# WHAT IS NEEDED:
With the entries below as the source, tally the lines that contain the string "none" and give the number only.

Source records:
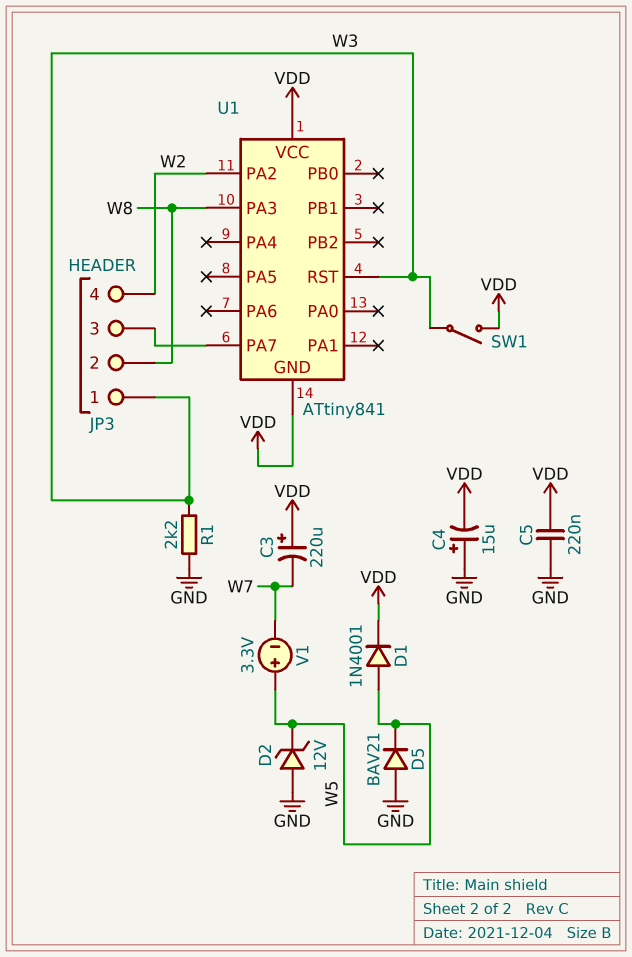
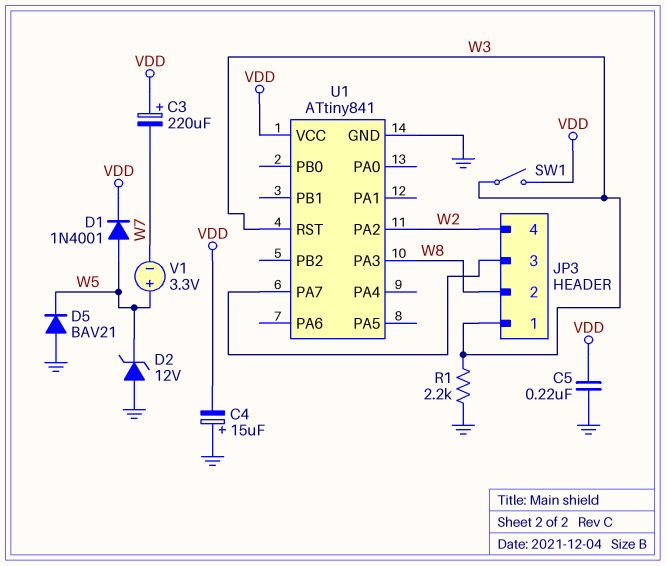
U1 pin GND: VDD -> GND

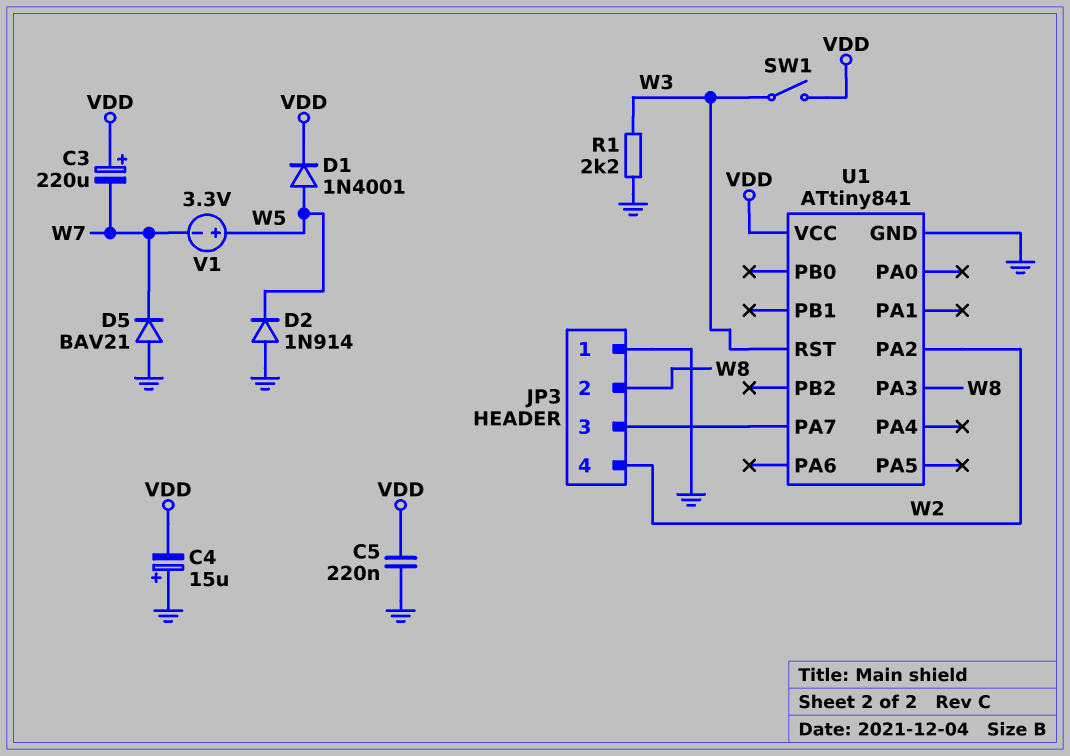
D2: zener 12V (A GND, K W5) -> diode 1N914 (A GND, K W5)
D5: diode BAV21 (A GND, K W5) -> diode BAV21 (A GND, K W7)
JP3 pin 1: W3 -> GND

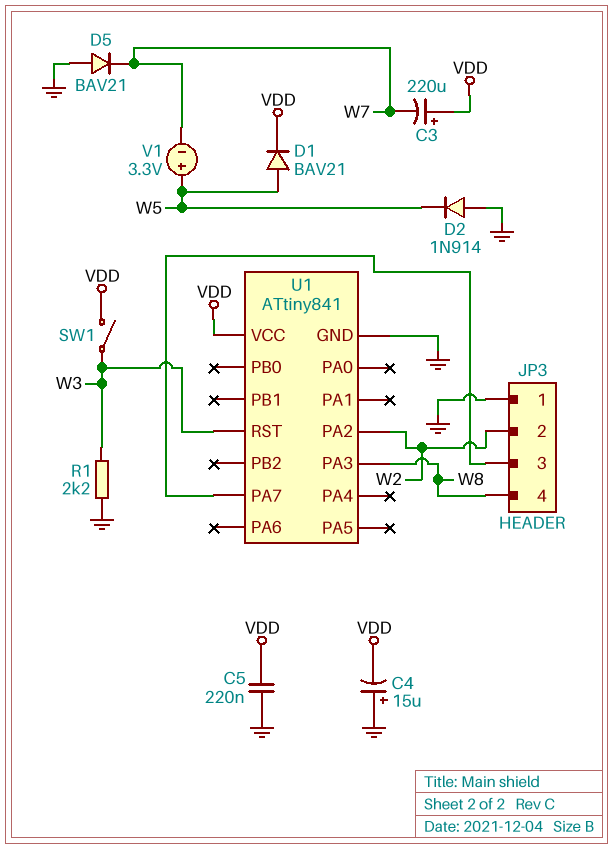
D1: diode 1N4001 (A W5, K VDD) -> diode BAV21 (A W5, K VDD)
JP3 pin 2: W8 -> W2
JP3 pin 4: W2 -> W8

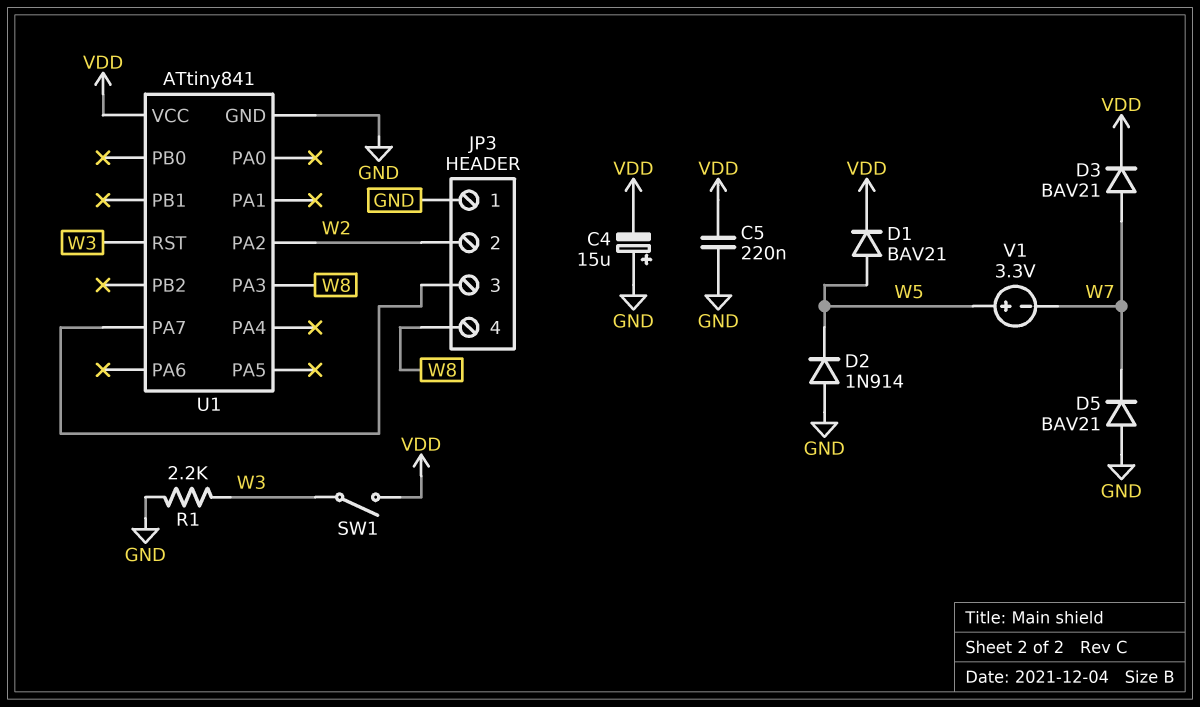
C3: 220uF (plus VDD, minus W7) -> none
D3: none -> diode BAV21 (A W7, K VDD)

# COMPLETED TASK:
2